=== AVAILABLE RECORDS ===

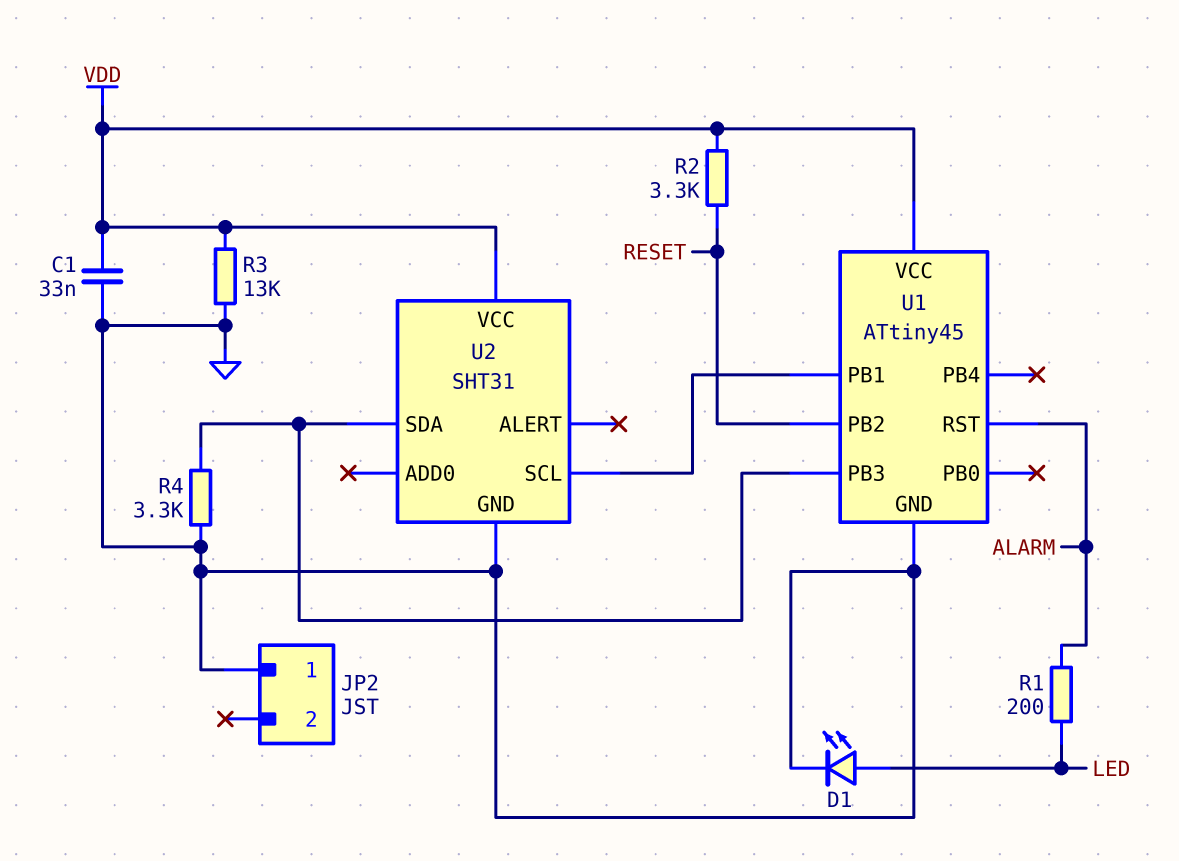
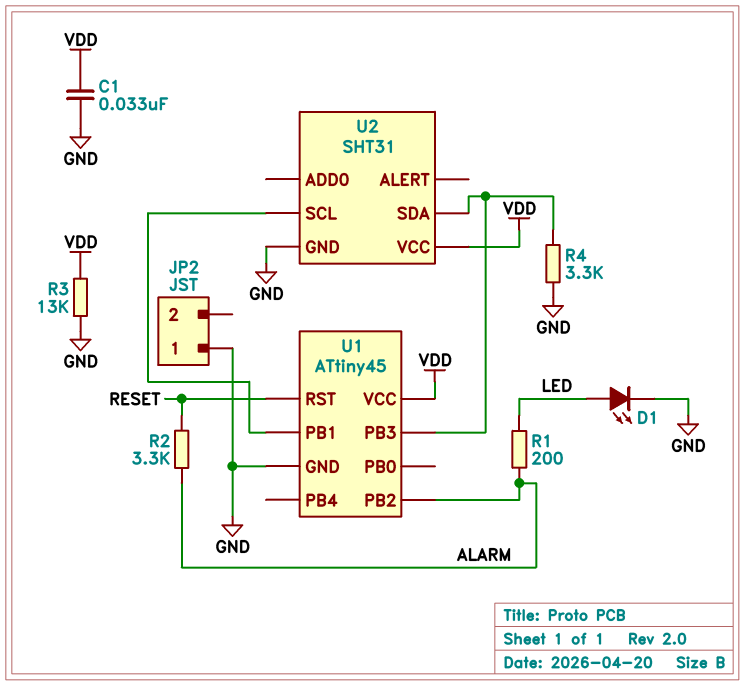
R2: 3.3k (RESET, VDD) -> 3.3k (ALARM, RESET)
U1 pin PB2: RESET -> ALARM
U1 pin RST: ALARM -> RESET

===
=== AVAILABLE RECORDS ===

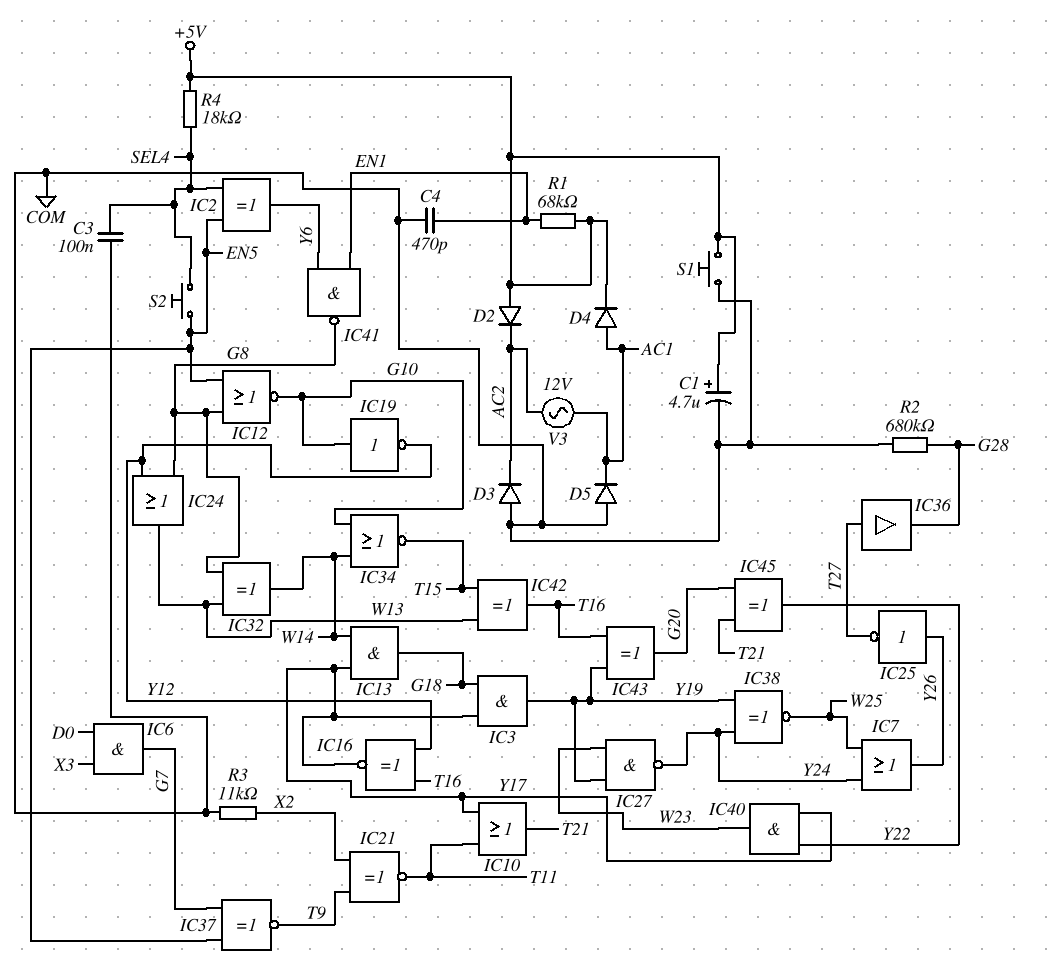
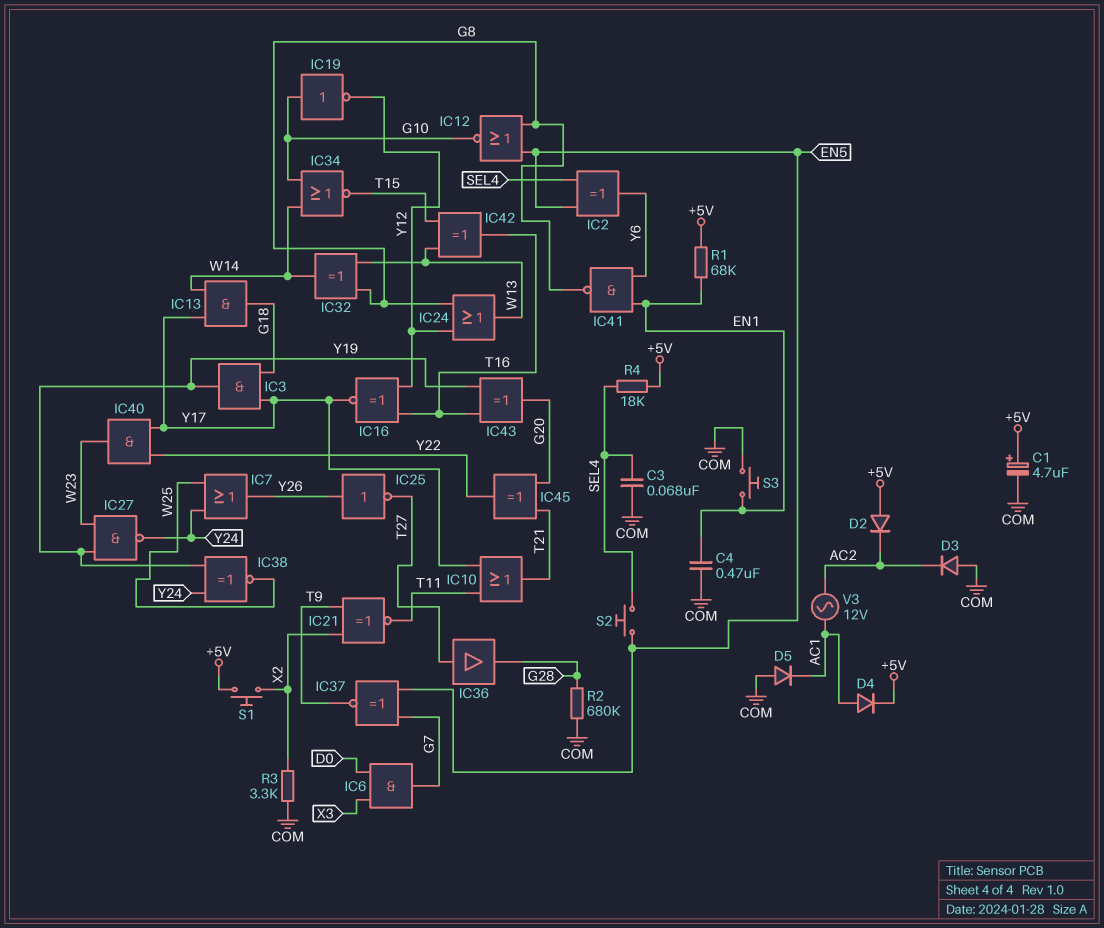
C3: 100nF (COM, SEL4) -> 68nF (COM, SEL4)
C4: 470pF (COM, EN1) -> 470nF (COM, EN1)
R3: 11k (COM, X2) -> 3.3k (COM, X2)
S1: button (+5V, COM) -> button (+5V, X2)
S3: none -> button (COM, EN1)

===

Within the entries above, find each line where "ALARM" appears; copy every one.

R2: 3.3k (RESET, VDD) -> 3.3k (ALARM, RESET)
U1 pin PB2: RESET -> ALARM
U1 pin RST: ALARM -> RESET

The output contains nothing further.